● **Provided entries**:

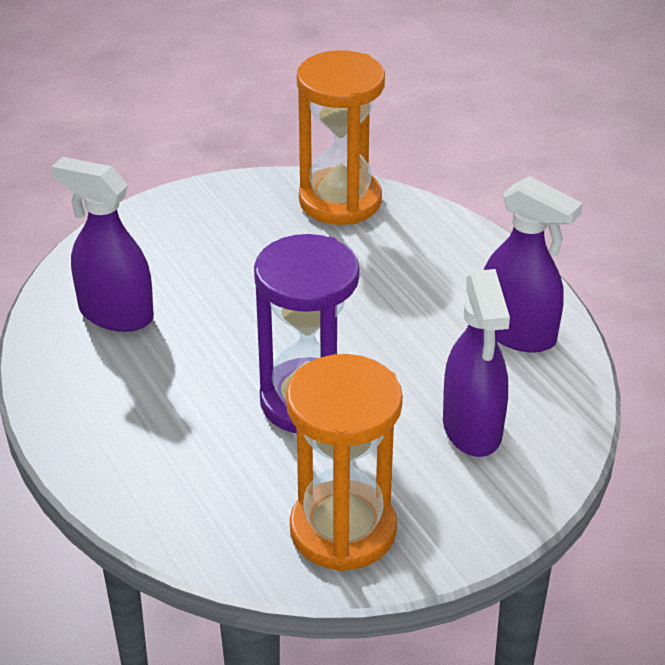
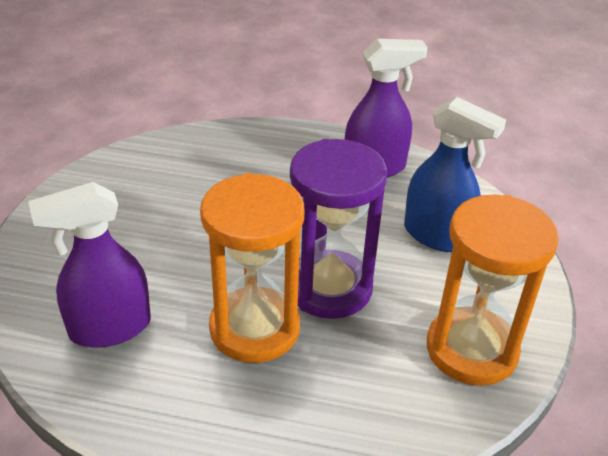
camera: 50 degrees left, 0 degrees up
(340, 201) = (157, 155): orange hourglass -> orange hourglass (254, 328)
(472, 429) = (437, 235): purple spray bottle -> blue spray bottle

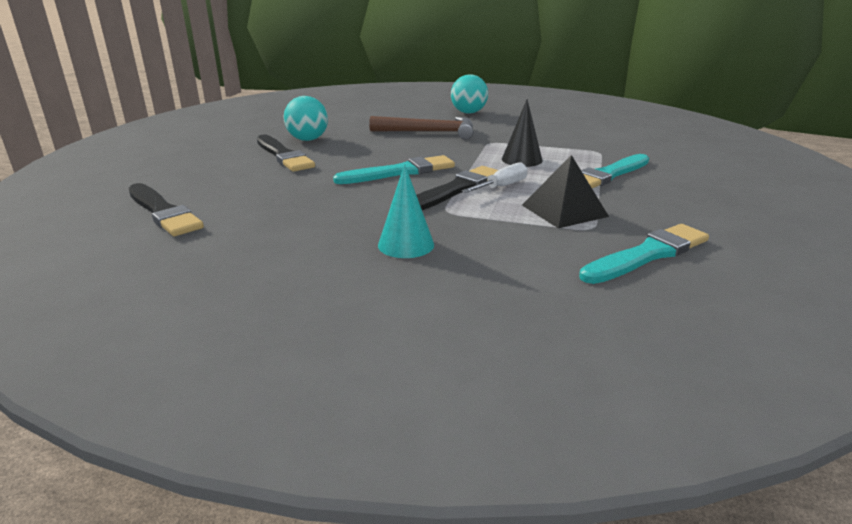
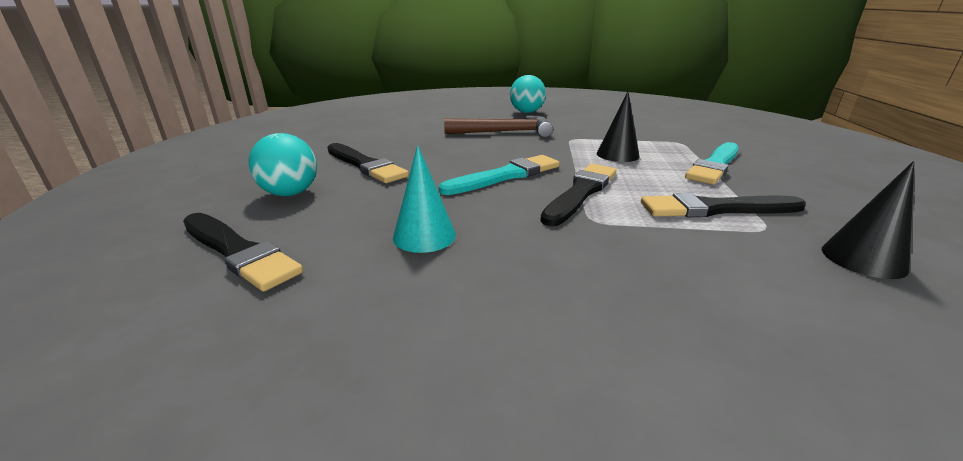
camera: 10 degrees left, 0 degrees up
(308, 139) = (383, 146): turquoise ball -> turquoise ball (290, 193)
(406, 244) = (582, 273): turquoise cone -> turquoise cone (424, 236)
(502, 186) = (625, 185): white screwdriver -> none
(564, 210) = (716, 209): black pyramid -> black brush
(647, 254) = (863, 259): turquoise brush -> black cone

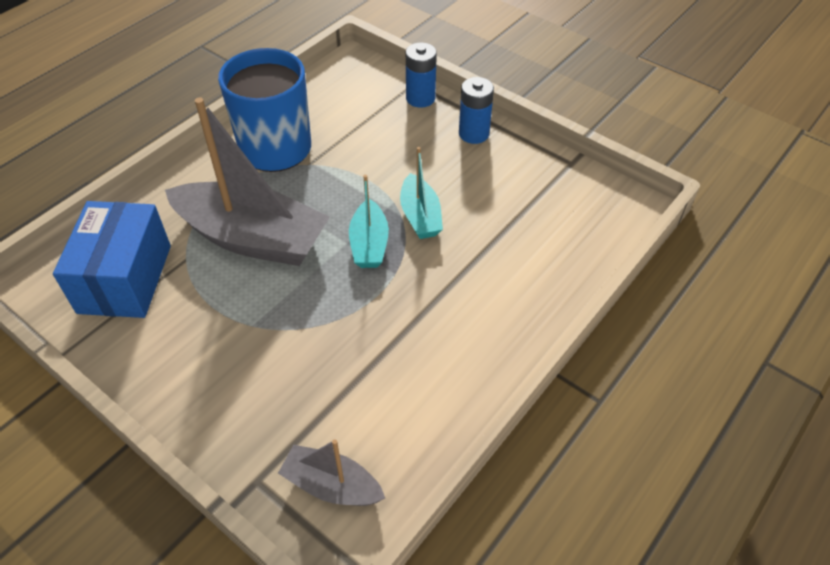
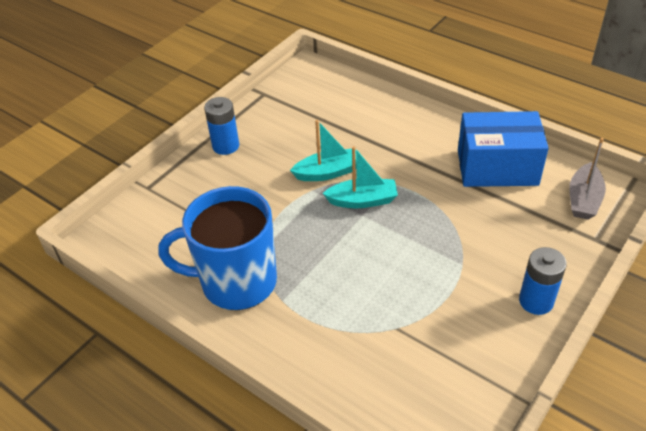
camera: 90 degrees left, 5 degrees down
(125, 279) = (429, 373): blue box -> blue box (497, 167)
(252, 238) = (364, 280): grey boat -> none
(420, 98) = (172, 181): blue battery -> blue battery (536, 301)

● **What you have to do**:
Go through the entries and retype them exactly, except for the images.

● **Task answer**:
camera: 50 degrees left, 0 degrees up
(340, 201) = (157, 155): orange hourglass -> orange hourglass (254, 328)
(472, 429) = (437, 235): purple spray bottle -> blue spray bottle

camera: 10 degrees left, 0 degrees up
(308, 139) = (383, 146): turquoise ball -> turquoise ball (290, 193)
(406, 244) = (582, 273): turquoise cone -> turquoise cone (424, 236)
(502, 186) = (625, 185): white screwdriver -> none
(564, 210) = (716, 209): black pyramid -> black brush
(647, 254) = (863, 259): turquoise brush -> black cone

camera: 90 degrees left, 5 degrees down
(125, 279) = (429, 373): blue box -> blue box (497, 167)
(252, 238) = (364, 280): grey boat -> none
(420, 98) = (172, 181): blue battery -> blue battery (536, 301)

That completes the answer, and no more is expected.